What is needed :: Only one stretch of the records below should be repeated. It starts with the line containing "green cup: 1 -> 2" and goes on through the line containing "turquoise key: 3 -> 4", exactly as written.
── Records to process
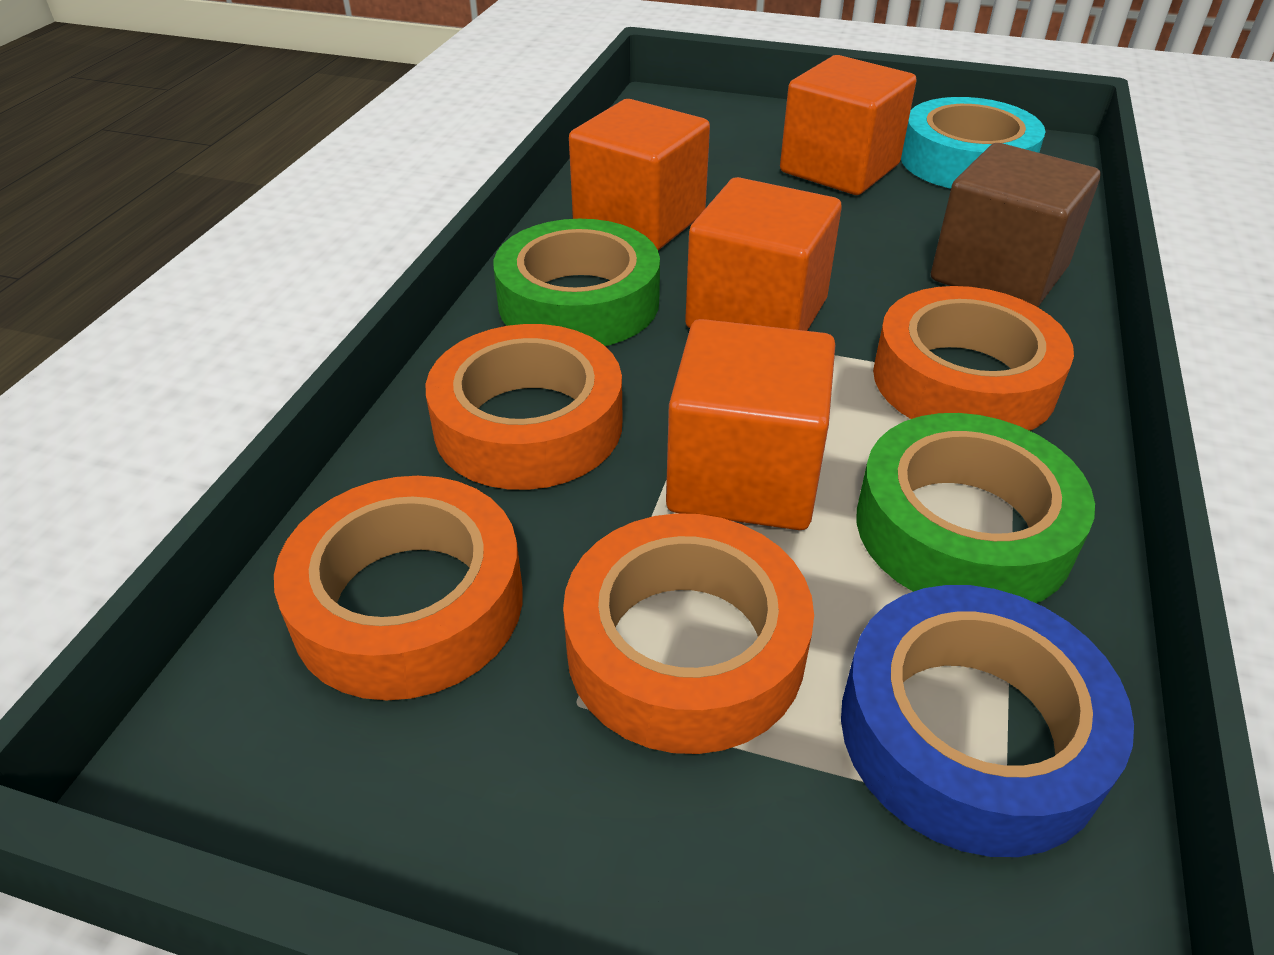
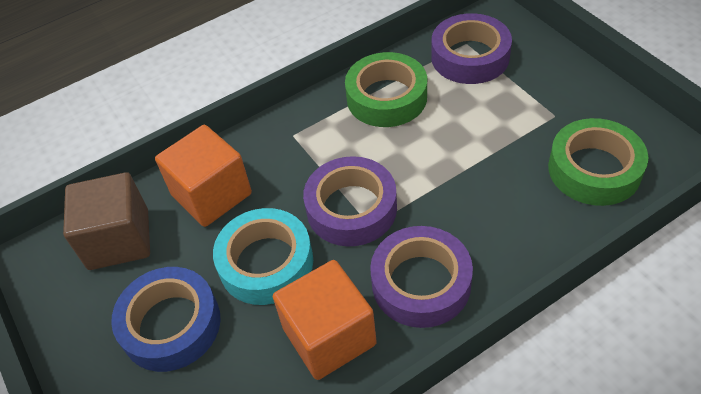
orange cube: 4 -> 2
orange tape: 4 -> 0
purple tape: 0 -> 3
────
── Records to process
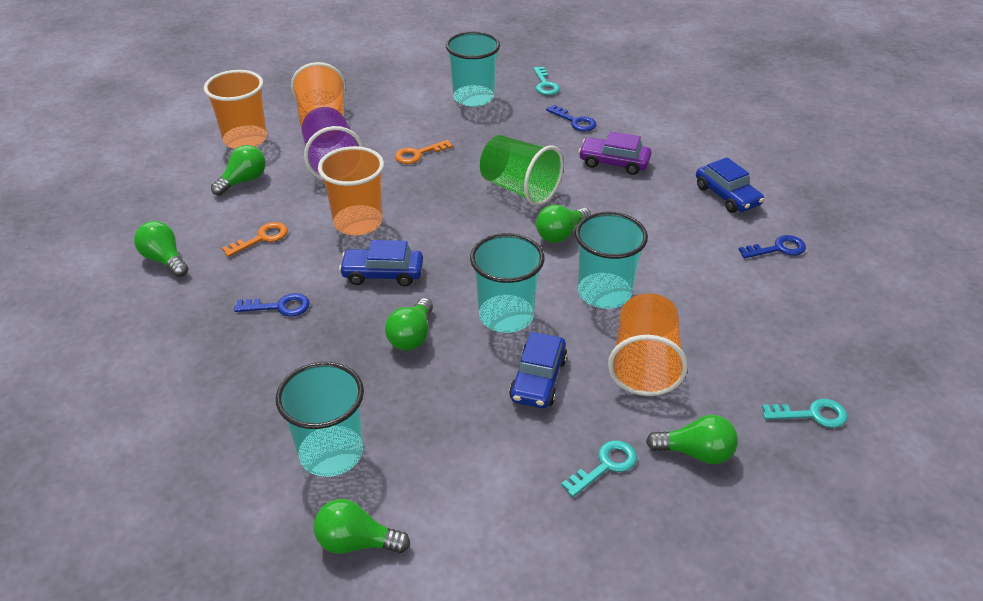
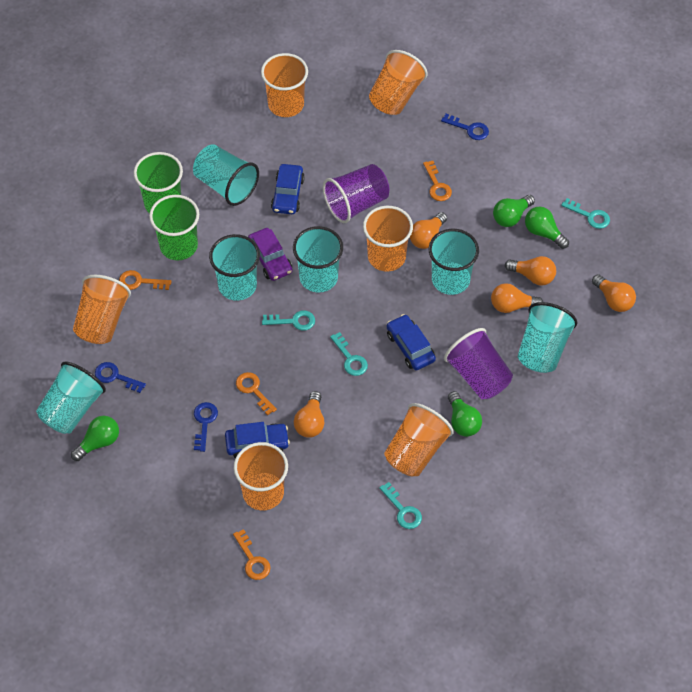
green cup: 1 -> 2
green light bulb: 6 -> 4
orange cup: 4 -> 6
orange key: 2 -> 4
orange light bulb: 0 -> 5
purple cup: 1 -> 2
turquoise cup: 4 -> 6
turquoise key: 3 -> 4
────
── Records to process
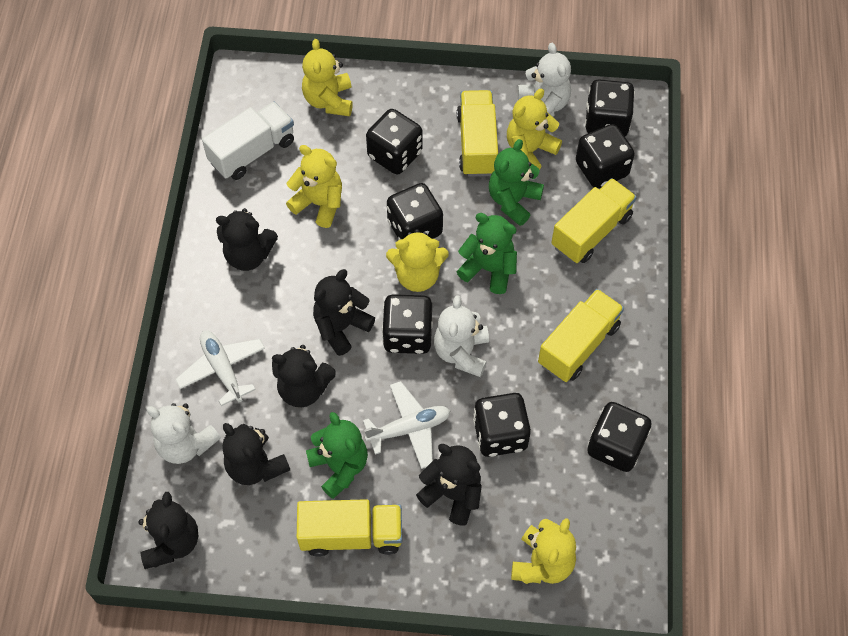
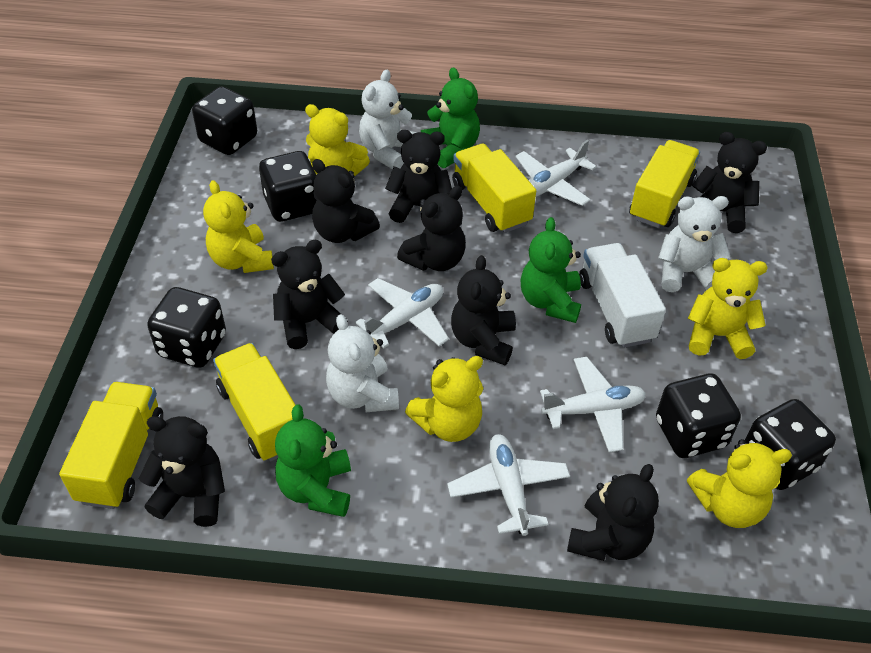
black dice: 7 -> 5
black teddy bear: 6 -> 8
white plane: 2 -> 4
────
Response for this exercise ::
green cup: 1 -> 2
green light bulb: 6 -> 4
orange cup: 4 -> 6
orange key: 2 -> 4
orange light bulb: 0 -> 5
purple cup: 1 -> 2
turquoise cup: 4 -> 6
turquoise key: 3 -> 4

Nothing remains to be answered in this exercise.